Each line starting at the one that contains "black scissors: 4 -> 3" and ending at the one that contains "white mouse: 5 -> 4" must be returned exactly, and the rest of the listing is left out.

▶ **EXERCISE INPUT**:
--
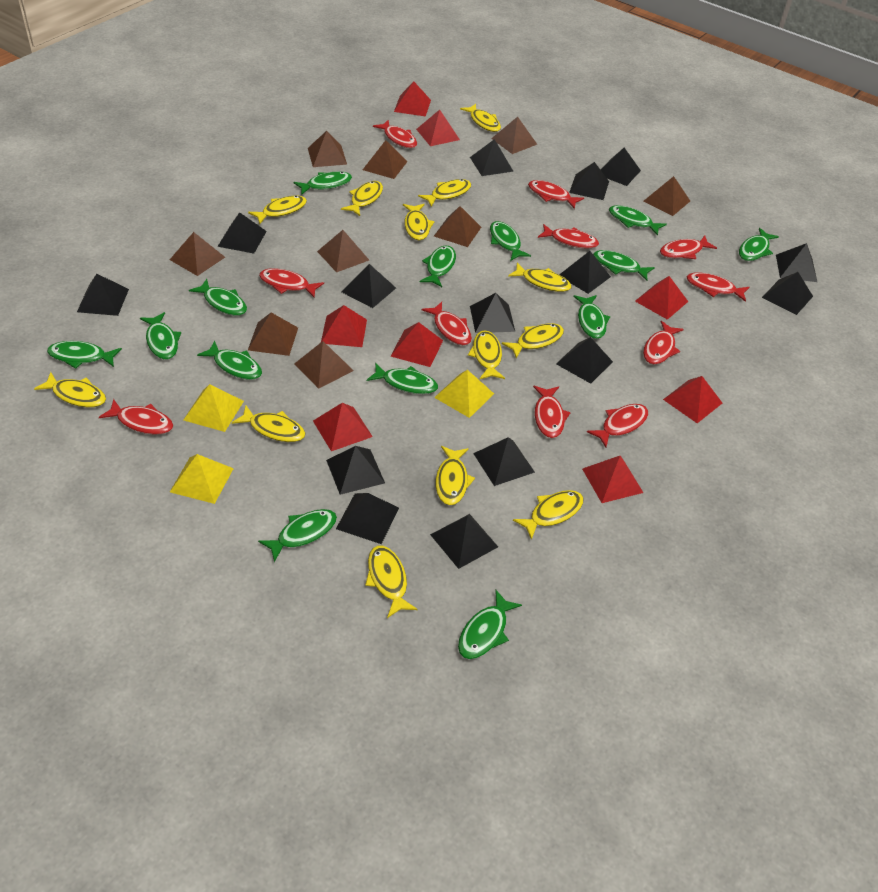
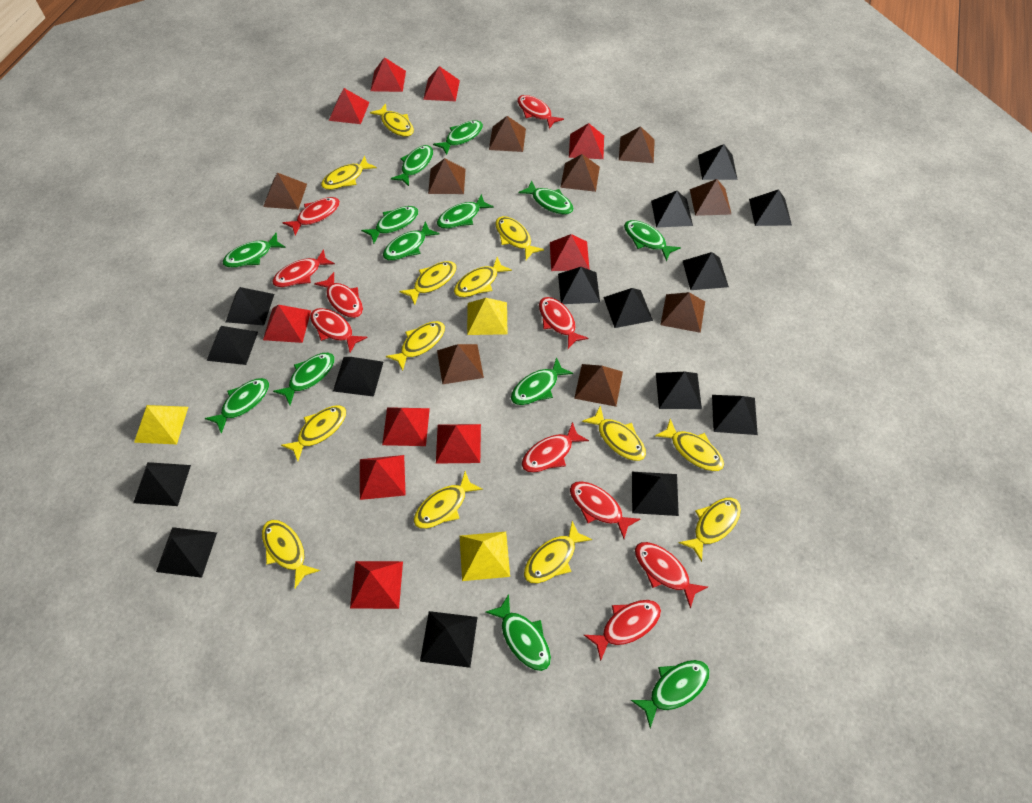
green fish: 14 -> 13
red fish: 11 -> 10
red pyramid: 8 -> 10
--
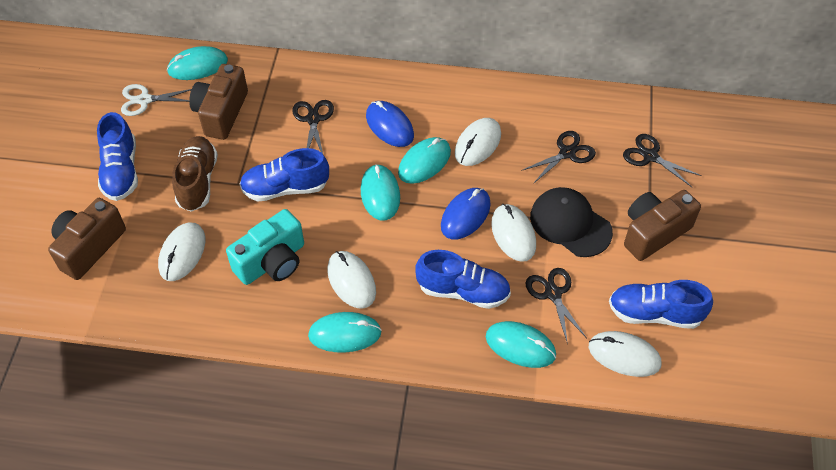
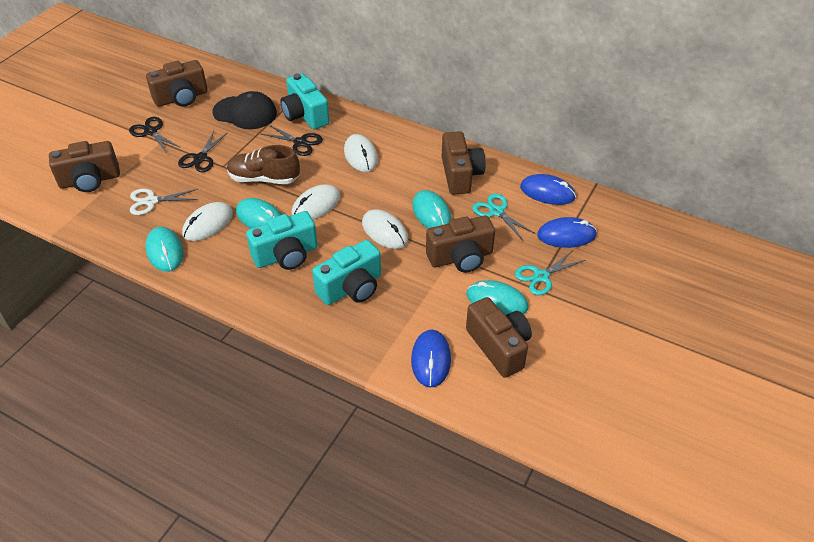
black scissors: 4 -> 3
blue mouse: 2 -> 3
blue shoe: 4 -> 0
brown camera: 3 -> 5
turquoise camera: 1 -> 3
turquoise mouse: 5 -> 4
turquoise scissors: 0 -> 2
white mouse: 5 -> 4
--
▶ **TASK ANSWER**:
black scissors: 4 -> 3
blue mouse: 2 -> 3
blue shoe: 4 -> 0
brown camera: 3 -> 5
turquoise camera: 1 -> 3
turquoise mouse: 5 -> 4
turquoise scissors: 0 -> 2
white mouse: 5 -> 4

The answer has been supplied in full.